▶ **Supplied records**
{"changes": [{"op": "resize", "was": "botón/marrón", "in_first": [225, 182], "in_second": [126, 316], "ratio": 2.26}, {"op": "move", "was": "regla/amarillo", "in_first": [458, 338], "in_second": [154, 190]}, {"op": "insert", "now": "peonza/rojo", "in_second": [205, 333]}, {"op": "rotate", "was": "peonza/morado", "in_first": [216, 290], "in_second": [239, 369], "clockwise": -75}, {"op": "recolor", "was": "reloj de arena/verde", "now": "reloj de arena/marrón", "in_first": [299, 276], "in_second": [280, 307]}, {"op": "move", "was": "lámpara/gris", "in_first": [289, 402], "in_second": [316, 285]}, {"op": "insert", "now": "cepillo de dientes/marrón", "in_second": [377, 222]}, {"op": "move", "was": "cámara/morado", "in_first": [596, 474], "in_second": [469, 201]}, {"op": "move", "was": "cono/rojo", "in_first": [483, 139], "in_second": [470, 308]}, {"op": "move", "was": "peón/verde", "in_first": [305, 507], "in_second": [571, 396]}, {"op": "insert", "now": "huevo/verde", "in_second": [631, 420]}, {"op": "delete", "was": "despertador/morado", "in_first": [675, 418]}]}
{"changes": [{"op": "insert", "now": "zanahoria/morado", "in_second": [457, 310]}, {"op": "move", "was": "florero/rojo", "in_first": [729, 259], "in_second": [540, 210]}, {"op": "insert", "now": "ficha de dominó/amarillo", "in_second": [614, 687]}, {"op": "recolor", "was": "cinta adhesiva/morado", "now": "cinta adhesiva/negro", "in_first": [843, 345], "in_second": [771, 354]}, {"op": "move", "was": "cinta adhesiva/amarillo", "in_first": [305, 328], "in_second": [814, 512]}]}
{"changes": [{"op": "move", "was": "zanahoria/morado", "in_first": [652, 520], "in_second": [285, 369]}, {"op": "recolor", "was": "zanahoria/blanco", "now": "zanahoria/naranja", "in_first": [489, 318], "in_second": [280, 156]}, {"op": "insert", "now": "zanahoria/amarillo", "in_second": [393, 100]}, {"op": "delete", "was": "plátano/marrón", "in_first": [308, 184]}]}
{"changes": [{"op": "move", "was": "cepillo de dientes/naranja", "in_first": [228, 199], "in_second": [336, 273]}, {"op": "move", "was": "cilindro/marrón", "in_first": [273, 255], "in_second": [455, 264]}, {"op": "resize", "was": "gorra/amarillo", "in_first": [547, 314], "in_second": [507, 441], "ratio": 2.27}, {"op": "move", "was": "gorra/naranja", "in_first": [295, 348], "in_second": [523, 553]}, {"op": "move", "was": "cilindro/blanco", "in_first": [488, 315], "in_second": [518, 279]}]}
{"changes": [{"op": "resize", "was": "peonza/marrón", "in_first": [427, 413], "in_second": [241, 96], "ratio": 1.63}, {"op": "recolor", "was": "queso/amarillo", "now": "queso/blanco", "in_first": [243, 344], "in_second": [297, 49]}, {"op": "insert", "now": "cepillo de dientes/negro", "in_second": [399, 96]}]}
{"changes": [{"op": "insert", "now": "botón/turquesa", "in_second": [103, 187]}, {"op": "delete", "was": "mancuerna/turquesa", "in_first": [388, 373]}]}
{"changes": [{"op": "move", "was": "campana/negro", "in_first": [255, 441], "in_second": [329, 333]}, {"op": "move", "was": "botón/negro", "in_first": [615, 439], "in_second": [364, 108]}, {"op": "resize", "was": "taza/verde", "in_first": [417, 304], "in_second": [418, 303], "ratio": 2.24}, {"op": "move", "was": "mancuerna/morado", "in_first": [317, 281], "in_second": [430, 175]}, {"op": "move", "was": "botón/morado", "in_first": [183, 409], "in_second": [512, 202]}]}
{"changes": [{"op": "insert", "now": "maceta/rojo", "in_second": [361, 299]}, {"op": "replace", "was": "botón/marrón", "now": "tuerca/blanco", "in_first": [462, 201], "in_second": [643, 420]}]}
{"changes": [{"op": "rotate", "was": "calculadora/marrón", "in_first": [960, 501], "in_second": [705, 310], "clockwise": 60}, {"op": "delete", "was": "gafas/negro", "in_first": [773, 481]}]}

▶ **What to work on**
Type out the listing again with nothing changed.

▶ **Response to the exercise**
{"changes": [{"op": "resize", "was": "botón/marrón", "in_first": [225, 182], "in_second": [126, 316], "ratio": 2.26}, {"op": "move", "was": "regla/amarillo", "in_first": [458, 338], "in_second": [154, 190]}, {"op": "insert", "now": "peonza/rojo", "in_second": [205, 333]}, {"op": "rotate", "was": "peonza/morado", "in_first": [216, 290], "in_second": [239, 369], "clockwise": -75}, {"op": "recolor", "was": "reloj de arena/verde", "now": "reloj de arena/marrón", "in_first": [299, 276], "in_second": [280, 307]}, {"op": "move", "was": "lámpara/gris", "in_first": [289, 402], "in_second": [316, 285]}, {"op": "insert", "now": "cepillo de dientes/marrón", "in_second": [377, 222]}, {"op": "move", "was": "cámara/morado", "in_first": [596, 474], "in_second": [469, 201]}, {"op": "move", "was": "cono/rojo", "in_first": [483, 139], "in_second": [470, 308]}, {"op": "move", "was": "peón/verde", "in_first": [305, 507], "in_second": [571, 396]}, {"op": "insert", "now": "huevo/verde", "in_second": [631, 420]}, {"op": "delete", "was": "despertador/morado", "in_first": [675, 418]}]}
{"changes": [{"op": "insert", "now": "zanahoria/morado", "in_second": [457, 310]}, {"op": "move", "was": "florero/rojo", "in_first": [729, 259], "in_second": [540, 210]}, {"op": "insert", "now": "ficha de dominó/amarillo", "in_second": [614, 687]}, {"op": "recolor", "was": "cinta adhesiva/morado", "now": "cinta adhesiva/negro", "in_first": [843, 345], "in_second": [771, 354]}, {"op": "move", "was": "cinta adhesiva/amarillo", "in_first": [305, 328], "in_second": [814, 512]}]}
{"changes": [{"op": "move", "was": "zanahoria/morado", "in_first": [652, 520], "in_second": [285, 369]}, {"op": "recolor", "was": "zanahoria/blanco", "now": "zanahoria/naranja", "in_first": [489, 318], "in_second": [280, 156]}, {"op": "insert", "now": "zanahoria/amarillo", "in_second": [393, 100]}, {"op": "delete", "was": "plátano/marrón", "in_first": [308, 184]}]}
{"changes": [{"op": "move", "was": "cepillo de dientes/naranja", "in_first": [228, 199], "in_second": [336, 273]}, {"op": "move", "was": "cilindro/marrón", "in_first": [273, 255], "in_second": [455, 264]}, {"op": "resize", "was": "gorra/amarillo", "in_first": [547, 314], "in_second": [507, 441], "ratio": 2.27}, {"op": "move", "was": "gorra/naranja", "in_first": [295, 348], "in_second": [523, 553]}, {"op": "move", "was": "cilindro/blanco", "in_first": [488, 315], "in_second": [518, 279]}]}
{"changes": [{"op": "resize", "was": "peonza/marrón", "in_first": [427, 413], "in_second": [241, 96], "ratio": 1.63}, {"op": "recolor", "was": "queso/amarillo", "now": "queso/blanco", "in_first": [243, 344], "in_second": [297, 49]}, {"op": "insert", "now": "cepillo de dientes/negro", "in_second": [399, 96]}]}
{"changes": [{"op": "insert", "now": "botón/turquesa", "in_second": [103, 187]}, {"op": "delete", "was": "mancuerna/turquesa", "in_first": [388, 373]}]}
{"changes": [{"op": "move", "was": "campana/negro", "in_first": [255, 441], "in_second": [329, 333]}, {"op": "move", "was": "botón/negro", "in_first": [615, 439], "in_second": [364, 108]}, {"op": "resize", "was": "taza/verde", "in_first": [417, 304], "in_second": [418, 303], "ratio": 2.24}, {"op": "move", "was": "mancuerna/morado", "in_first": [317, 281], "in_second": [430, 175]}, {"op": "move", "was": "botón/morado", "in_first": [183, 409], "in_second": [512, 202]}]}
{"changes": [{"op": "insert", "now": "maceta/rojo", "in_second": [361, 299]}, {"op": "replace", "was": "botón/marrón", "now": "tuerca/blanco", "in_first": [462, 201], "in_second": [643, 420]}]}
{"changes": [{"op": "rotate", "was": "calculadora/marrón", "in_first": [960, 501], "in_second": [705, 310], "clockwise": 60}, {"op": "delete", "was": "gafas/negro", "in_first": [773, 481]}]}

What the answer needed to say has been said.